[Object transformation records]

Segment Open

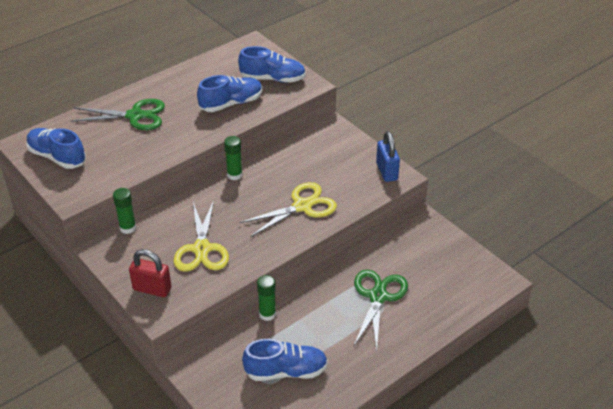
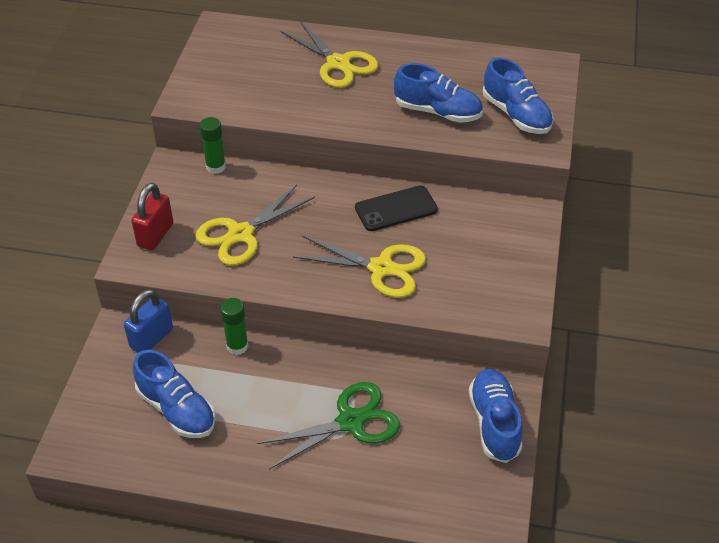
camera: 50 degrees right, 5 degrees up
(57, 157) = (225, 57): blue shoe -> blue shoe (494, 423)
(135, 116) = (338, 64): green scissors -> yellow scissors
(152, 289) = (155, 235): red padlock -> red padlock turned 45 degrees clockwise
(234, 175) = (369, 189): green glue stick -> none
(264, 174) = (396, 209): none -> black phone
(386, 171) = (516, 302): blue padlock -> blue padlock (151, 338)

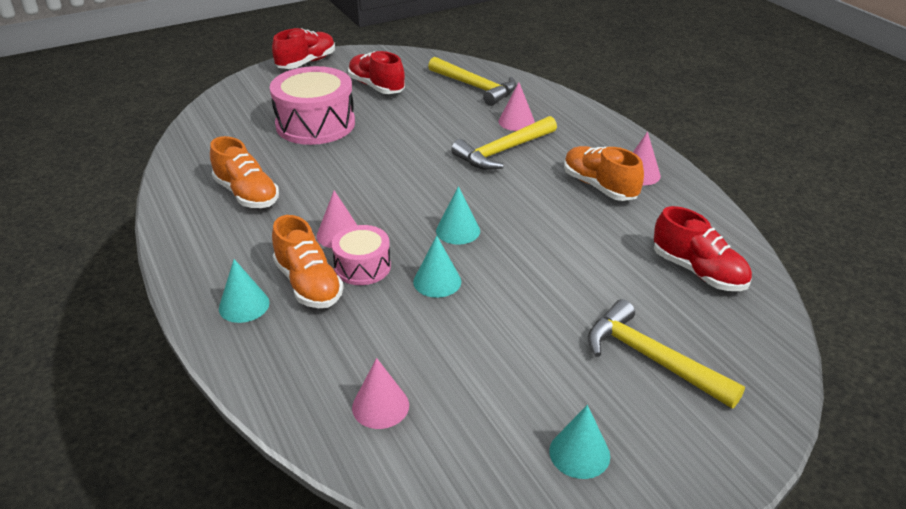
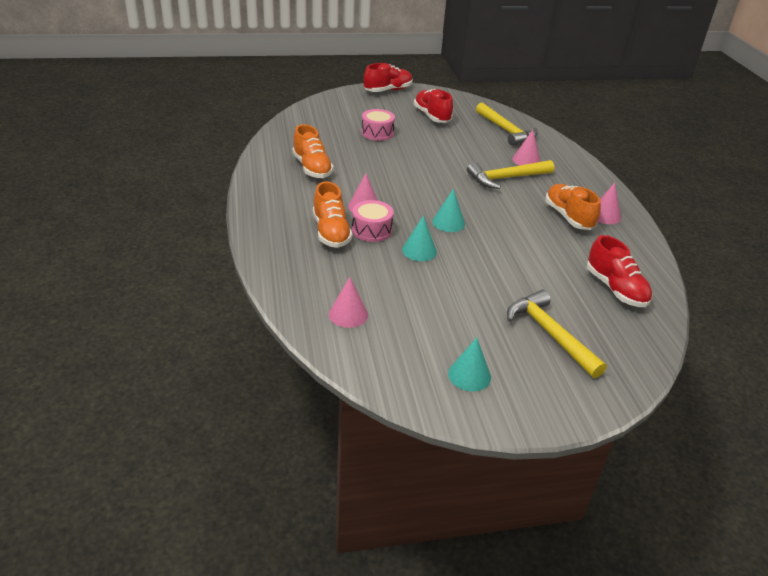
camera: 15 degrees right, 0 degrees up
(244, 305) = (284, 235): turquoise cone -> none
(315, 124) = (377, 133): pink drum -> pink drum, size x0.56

Segment Closed
Segment Open

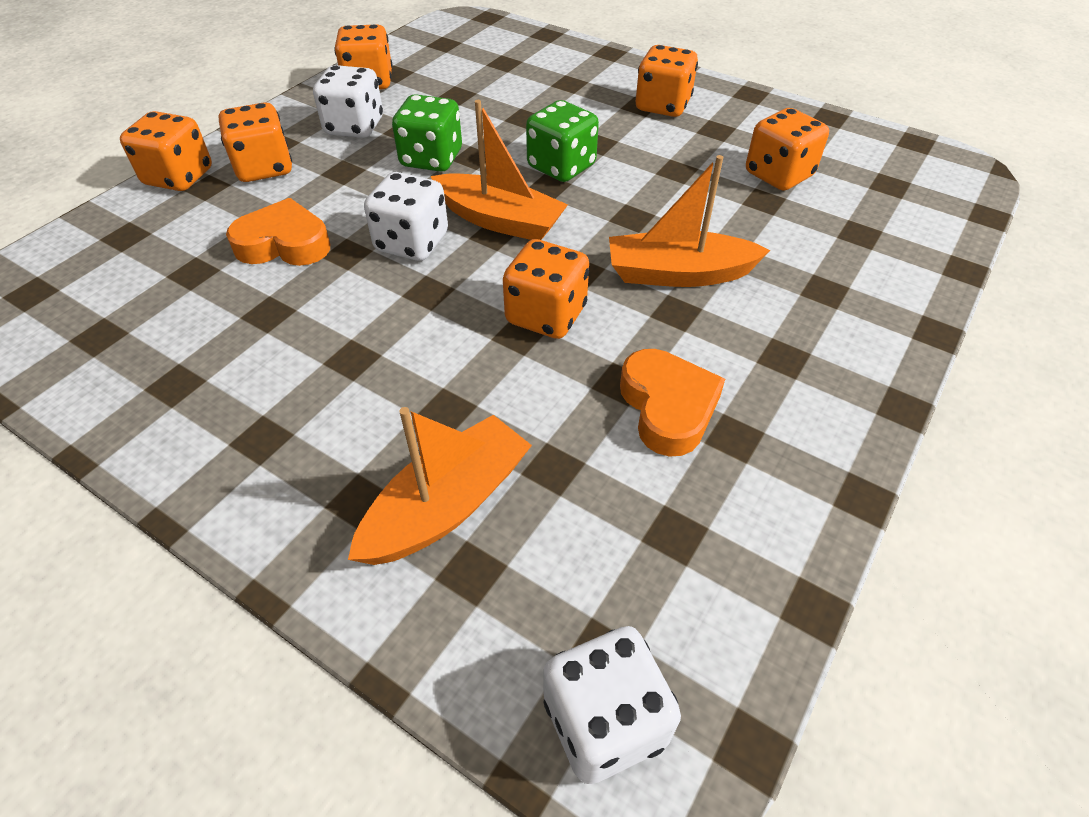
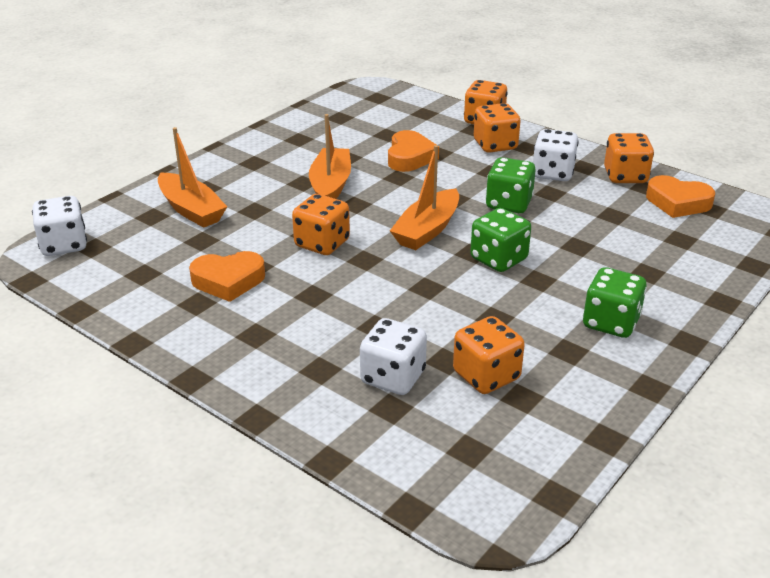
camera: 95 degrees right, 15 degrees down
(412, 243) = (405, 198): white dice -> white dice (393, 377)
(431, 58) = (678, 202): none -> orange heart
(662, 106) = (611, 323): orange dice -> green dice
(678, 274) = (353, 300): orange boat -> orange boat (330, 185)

Segment Closed
Segment Open

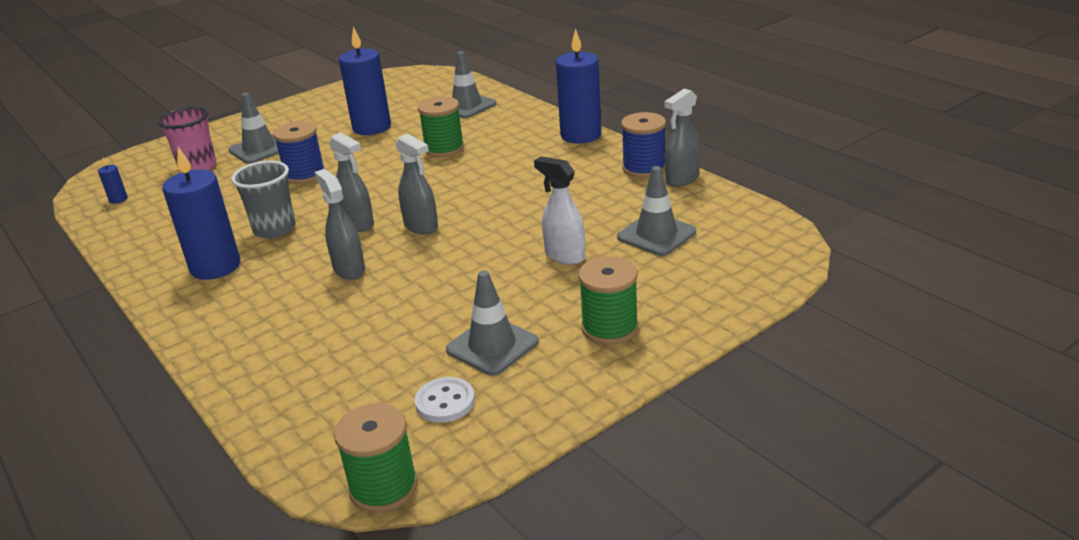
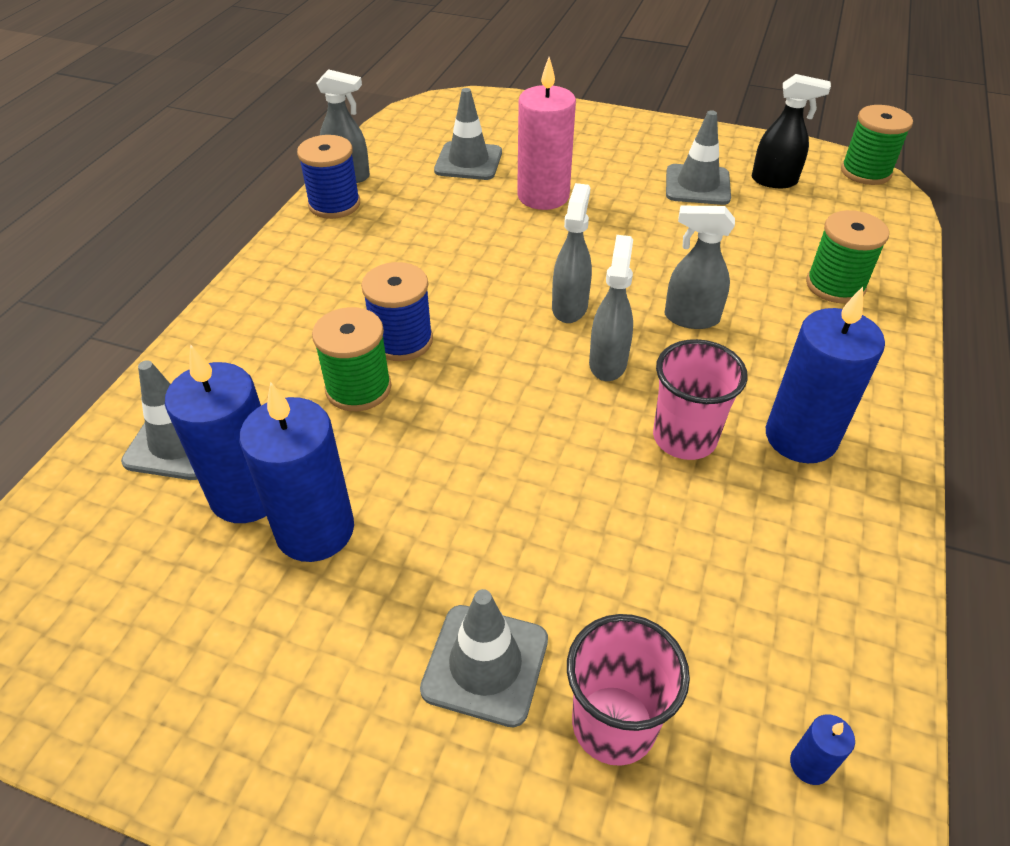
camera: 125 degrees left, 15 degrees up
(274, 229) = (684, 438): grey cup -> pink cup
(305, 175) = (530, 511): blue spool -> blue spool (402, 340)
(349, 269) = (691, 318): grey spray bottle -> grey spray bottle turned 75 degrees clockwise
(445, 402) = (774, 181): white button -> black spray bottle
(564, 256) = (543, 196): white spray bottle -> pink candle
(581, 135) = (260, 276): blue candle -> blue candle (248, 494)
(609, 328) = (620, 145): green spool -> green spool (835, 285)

Segment Closed

## What the task asks:
Beginning with the line that has "camera: 50 degrees right, 5 degrees up" and ending with the line that has "(386, 171) = (516, 302): blue", set down the lines above exactly and include no others.

## Response for this exercise:
camera: 50 degrees right, 5 degrees up
(57, 157) = (225, 57): blue shoe -> blue shoe (494, 423)
(135, 116) = (338, 64): green scissors -> yellow scissors
(152, 289) = (155, 235): red padlock -> red padlock turned 45 degrees clockwise
(234, 175) = (369, 189): green glue stick -> none
(264, 174) = (396, 209): none -> black phone
(386, 171) = (516, 302): blue padlock -> blue padlock (151, 338)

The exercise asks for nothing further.